Assignment: In the records below, reproduce exactly the lines from the one containing "none -> purple 1x1 round" through the one containing "none -> purple 1x2 brick [152,258,201,305]", both included, and omit the pictures.

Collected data
((

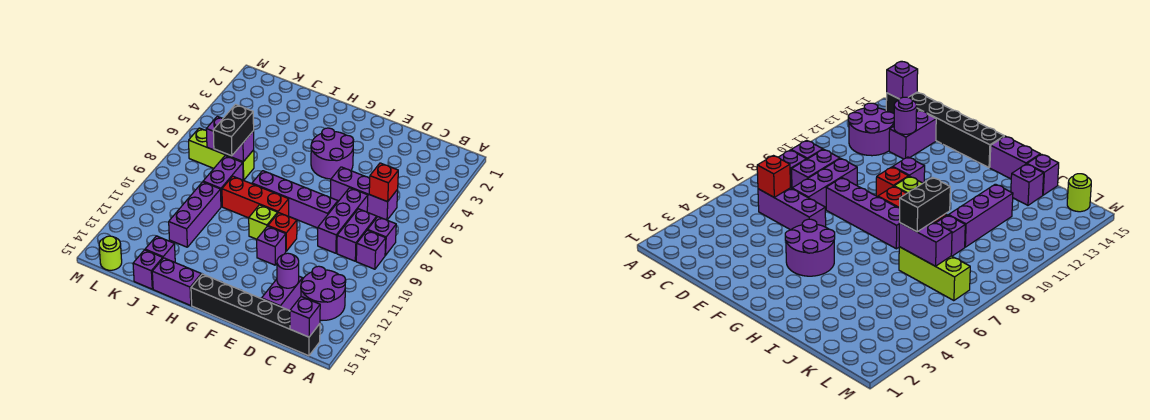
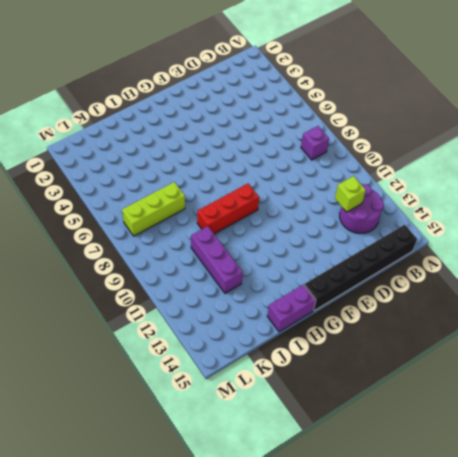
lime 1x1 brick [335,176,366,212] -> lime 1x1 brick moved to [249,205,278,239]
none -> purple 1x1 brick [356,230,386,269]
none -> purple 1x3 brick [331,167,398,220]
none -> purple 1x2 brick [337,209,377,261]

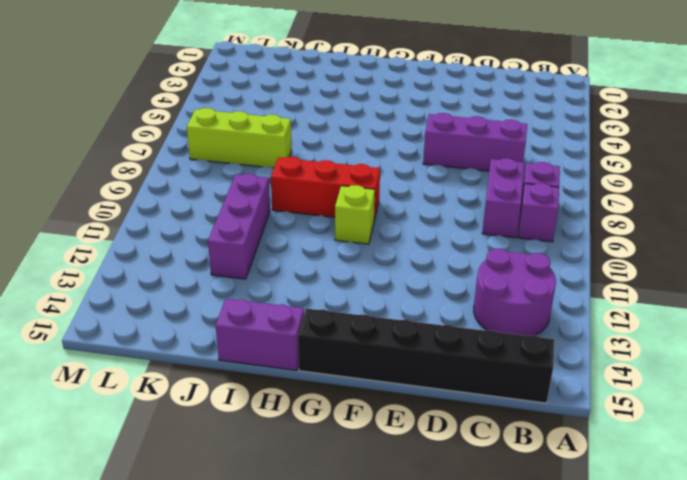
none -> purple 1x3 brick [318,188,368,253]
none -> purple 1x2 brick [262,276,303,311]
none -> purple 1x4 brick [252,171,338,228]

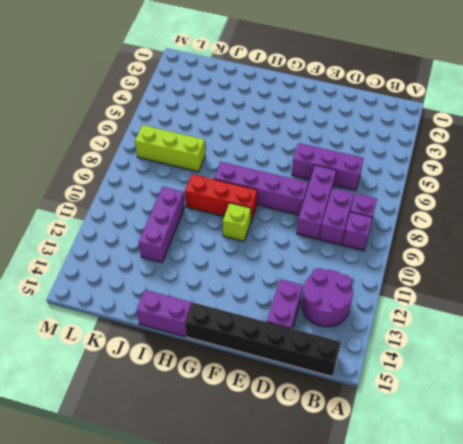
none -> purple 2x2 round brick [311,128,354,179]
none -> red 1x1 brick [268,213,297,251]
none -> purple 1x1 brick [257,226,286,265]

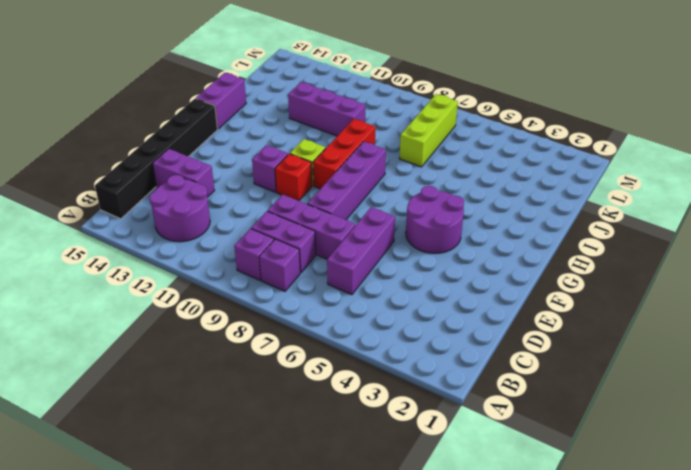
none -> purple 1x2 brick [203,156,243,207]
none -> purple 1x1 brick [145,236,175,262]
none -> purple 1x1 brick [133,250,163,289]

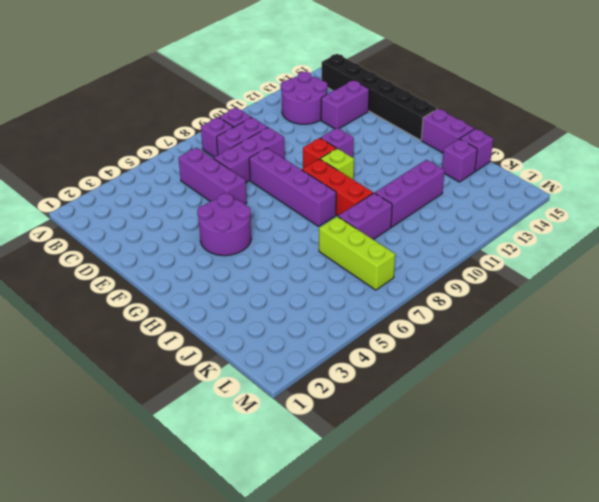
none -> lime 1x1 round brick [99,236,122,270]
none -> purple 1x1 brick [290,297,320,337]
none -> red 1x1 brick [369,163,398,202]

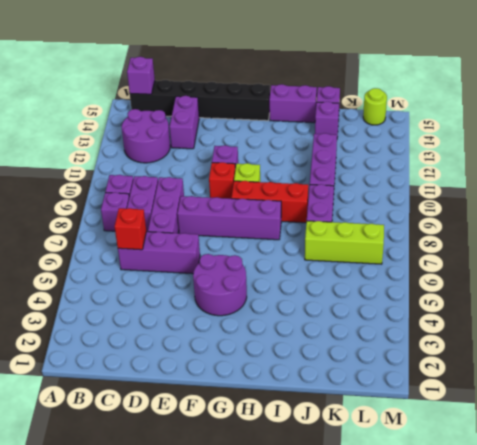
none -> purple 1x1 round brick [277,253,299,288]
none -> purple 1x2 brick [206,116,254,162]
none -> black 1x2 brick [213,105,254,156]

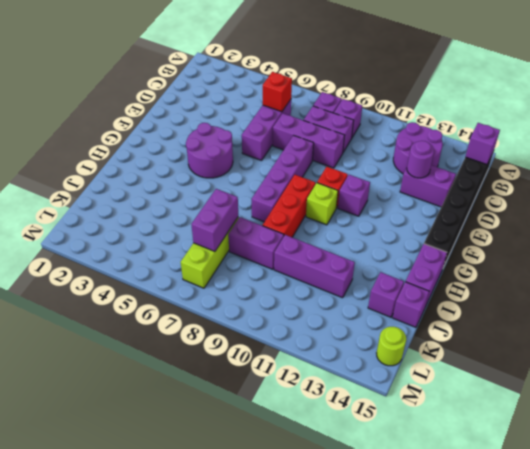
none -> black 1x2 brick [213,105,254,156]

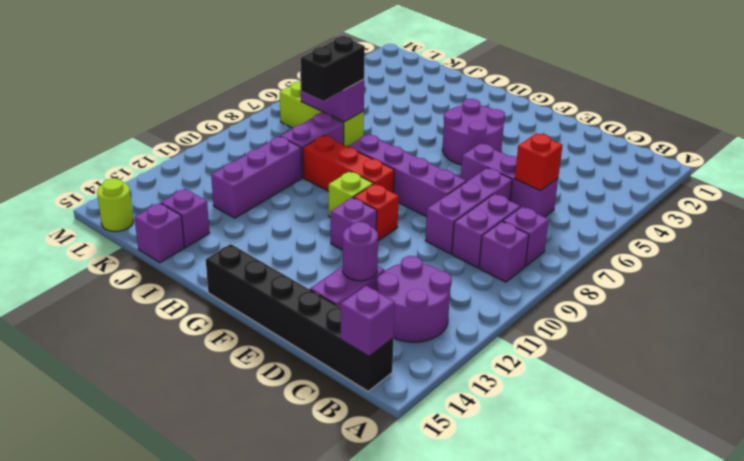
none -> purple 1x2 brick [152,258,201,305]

))
((

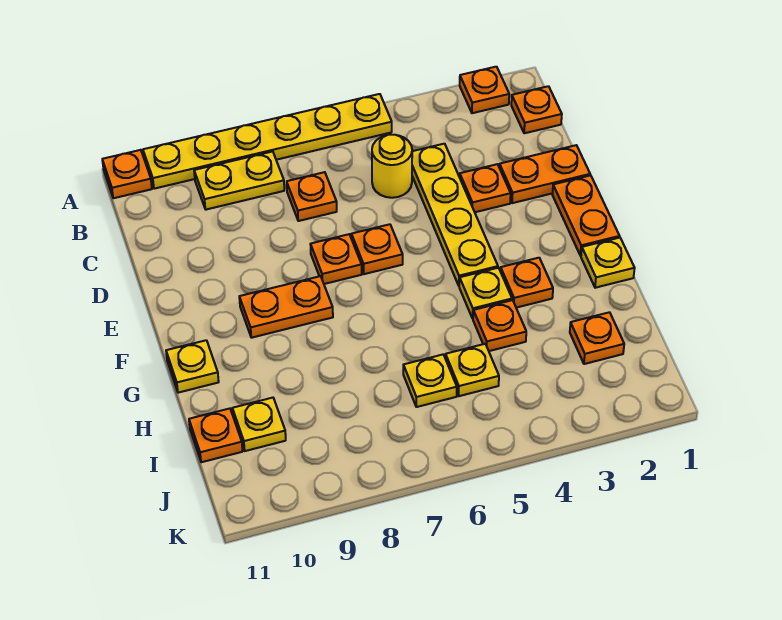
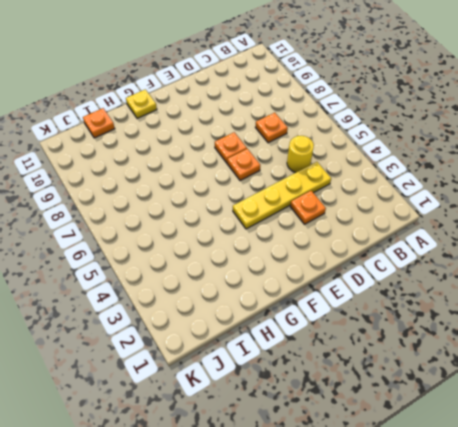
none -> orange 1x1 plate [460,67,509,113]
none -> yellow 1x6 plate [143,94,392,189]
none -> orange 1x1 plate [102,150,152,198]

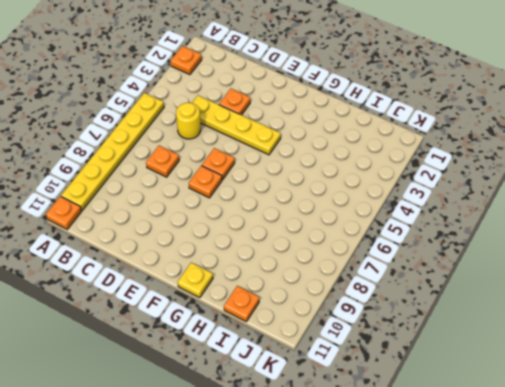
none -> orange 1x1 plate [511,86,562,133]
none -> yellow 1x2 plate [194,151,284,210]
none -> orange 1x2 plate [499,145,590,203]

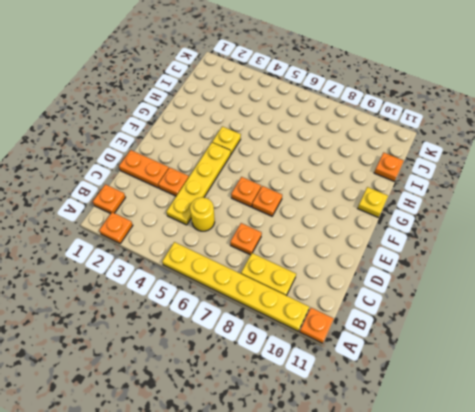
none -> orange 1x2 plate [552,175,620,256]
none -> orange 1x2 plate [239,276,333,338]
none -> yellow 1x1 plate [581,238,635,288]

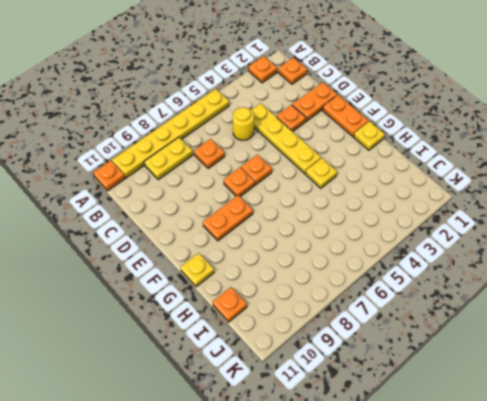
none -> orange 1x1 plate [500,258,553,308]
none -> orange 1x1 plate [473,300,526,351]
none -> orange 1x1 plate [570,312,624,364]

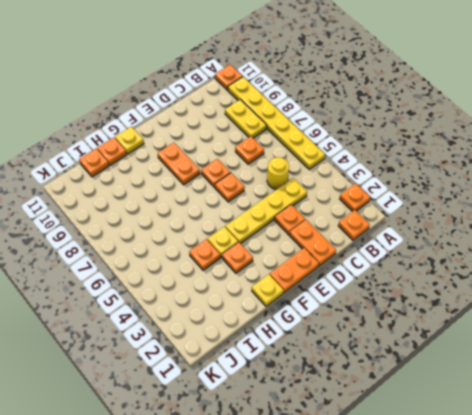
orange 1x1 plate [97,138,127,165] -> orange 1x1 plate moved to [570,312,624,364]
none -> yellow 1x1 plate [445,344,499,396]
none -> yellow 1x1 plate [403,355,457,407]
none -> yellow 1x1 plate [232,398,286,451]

))
((

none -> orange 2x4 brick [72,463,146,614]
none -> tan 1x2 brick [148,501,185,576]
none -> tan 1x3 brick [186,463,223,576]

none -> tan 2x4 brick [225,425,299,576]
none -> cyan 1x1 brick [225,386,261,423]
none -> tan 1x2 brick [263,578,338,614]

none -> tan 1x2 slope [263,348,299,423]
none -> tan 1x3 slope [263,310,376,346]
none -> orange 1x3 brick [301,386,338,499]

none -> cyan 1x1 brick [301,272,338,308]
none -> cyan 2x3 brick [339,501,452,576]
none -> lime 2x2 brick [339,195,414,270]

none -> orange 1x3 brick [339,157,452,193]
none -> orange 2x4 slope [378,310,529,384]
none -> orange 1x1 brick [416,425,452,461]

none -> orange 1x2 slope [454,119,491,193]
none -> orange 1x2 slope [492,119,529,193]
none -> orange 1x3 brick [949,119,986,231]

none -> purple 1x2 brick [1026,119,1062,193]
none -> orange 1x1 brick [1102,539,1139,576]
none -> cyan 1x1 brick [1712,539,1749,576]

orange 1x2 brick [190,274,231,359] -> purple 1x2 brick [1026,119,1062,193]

))

Final answer:
none -> purple 1x1 round brick [277,253,299,288]
none -> purple 1x2 brick [206,116,254,162]
none -> black 1x2 brick [213,105,254,156]

none -> black 1x2 brick [213,105,254,156]

none -> purple 1x2 brick [152,258,201,305]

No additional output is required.